§ **Supplied material**:
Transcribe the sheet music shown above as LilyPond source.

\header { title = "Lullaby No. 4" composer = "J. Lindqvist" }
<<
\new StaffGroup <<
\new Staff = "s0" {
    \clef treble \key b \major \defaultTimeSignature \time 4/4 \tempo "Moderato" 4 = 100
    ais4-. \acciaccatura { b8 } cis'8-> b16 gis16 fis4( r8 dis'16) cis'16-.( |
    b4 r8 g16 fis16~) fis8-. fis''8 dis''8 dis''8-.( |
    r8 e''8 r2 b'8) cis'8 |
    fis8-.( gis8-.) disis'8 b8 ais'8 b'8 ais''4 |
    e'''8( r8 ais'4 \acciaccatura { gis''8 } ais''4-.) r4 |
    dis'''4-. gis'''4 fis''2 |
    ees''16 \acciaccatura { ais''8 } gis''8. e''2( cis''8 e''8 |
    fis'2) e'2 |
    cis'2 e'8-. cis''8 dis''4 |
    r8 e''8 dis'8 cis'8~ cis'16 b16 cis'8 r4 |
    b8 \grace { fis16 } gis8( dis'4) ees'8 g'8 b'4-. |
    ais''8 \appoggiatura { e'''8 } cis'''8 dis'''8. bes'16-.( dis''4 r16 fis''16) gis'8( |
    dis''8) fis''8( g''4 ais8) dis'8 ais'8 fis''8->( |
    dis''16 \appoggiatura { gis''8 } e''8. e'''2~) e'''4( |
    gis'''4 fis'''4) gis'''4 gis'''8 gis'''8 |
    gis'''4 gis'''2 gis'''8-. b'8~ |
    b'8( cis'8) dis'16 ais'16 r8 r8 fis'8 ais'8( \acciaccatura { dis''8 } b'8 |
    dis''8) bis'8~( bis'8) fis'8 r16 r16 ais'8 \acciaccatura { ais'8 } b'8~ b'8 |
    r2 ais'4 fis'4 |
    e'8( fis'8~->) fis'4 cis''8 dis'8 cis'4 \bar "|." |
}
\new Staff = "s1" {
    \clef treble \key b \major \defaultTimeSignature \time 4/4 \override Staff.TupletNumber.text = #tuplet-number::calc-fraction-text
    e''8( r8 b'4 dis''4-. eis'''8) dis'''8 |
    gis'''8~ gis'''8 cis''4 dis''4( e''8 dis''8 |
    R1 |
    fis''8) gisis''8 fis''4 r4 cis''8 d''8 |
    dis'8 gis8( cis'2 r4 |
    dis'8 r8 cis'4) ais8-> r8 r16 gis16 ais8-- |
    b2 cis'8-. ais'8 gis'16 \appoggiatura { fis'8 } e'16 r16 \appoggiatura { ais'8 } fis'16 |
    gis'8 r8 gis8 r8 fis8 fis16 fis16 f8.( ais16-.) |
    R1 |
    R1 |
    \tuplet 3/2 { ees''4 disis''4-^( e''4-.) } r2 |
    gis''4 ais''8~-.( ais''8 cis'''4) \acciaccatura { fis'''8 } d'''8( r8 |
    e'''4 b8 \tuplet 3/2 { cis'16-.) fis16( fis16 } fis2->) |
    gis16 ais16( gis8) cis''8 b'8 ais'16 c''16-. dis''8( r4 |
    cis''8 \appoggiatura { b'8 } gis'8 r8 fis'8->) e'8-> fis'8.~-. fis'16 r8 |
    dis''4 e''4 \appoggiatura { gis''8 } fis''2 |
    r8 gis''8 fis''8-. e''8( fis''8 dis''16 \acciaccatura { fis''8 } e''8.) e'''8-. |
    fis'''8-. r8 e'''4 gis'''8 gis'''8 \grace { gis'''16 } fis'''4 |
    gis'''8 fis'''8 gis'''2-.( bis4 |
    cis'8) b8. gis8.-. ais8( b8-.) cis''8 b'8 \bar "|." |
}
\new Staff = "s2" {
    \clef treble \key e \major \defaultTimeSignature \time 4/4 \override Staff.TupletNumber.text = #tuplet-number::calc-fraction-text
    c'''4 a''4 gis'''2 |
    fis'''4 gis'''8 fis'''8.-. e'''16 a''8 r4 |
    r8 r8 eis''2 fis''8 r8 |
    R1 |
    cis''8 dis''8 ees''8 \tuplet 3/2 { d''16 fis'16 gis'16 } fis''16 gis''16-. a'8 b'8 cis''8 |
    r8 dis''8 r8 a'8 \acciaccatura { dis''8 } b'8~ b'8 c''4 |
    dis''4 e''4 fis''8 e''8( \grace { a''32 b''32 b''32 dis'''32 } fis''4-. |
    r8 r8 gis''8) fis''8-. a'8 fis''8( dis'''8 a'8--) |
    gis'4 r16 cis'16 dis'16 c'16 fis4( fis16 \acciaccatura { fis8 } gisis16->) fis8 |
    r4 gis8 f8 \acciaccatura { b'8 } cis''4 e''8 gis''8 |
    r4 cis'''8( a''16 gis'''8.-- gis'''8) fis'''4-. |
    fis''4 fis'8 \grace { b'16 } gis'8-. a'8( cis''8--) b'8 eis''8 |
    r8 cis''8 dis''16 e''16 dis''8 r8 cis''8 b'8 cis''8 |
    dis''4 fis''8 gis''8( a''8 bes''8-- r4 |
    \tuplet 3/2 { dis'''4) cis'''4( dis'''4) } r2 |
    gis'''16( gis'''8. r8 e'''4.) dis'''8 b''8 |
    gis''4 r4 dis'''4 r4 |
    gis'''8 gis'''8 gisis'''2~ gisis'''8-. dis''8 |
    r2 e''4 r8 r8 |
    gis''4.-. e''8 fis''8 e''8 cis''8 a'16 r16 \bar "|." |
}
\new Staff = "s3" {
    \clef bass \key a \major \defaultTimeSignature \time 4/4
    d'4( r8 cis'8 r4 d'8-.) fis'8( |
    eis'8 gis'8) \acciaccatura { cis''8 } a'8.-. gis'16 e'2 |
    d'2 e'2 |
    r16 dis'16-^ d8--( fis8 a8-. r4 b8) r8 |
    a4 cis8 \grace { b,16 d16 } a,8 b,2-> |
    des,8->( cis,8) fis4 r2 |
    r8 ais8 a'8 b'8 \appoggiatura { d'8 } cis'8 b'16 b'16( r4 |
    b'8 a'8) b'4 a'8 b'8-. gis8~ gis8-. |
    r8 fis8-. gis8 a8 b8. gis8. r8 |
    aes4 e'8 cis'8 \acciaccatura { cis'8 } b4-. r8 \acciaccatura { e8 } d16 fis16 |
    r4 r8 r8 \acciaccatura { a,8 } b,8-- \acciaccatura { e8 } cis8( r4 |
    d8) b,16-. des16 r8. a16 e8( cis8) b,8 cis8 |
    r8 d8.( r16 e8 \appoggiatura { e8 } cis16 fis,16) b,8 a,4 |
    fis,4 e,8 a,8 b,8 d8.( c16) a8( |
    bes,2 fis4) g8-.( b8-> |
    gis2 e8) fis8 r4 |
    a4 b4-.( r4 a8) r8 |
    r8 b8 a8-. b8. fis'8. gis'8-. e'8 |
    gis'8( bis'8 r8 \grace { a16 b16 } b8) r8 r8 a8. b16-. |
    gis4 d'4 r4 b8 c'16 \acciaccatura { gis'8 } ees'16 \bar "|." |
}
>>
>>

§ **Challenge**:
Count the lines in the records above that contain the string "time", treating uppercase and lowercase as different, and reply with only the number.

§ **Task answer**:
4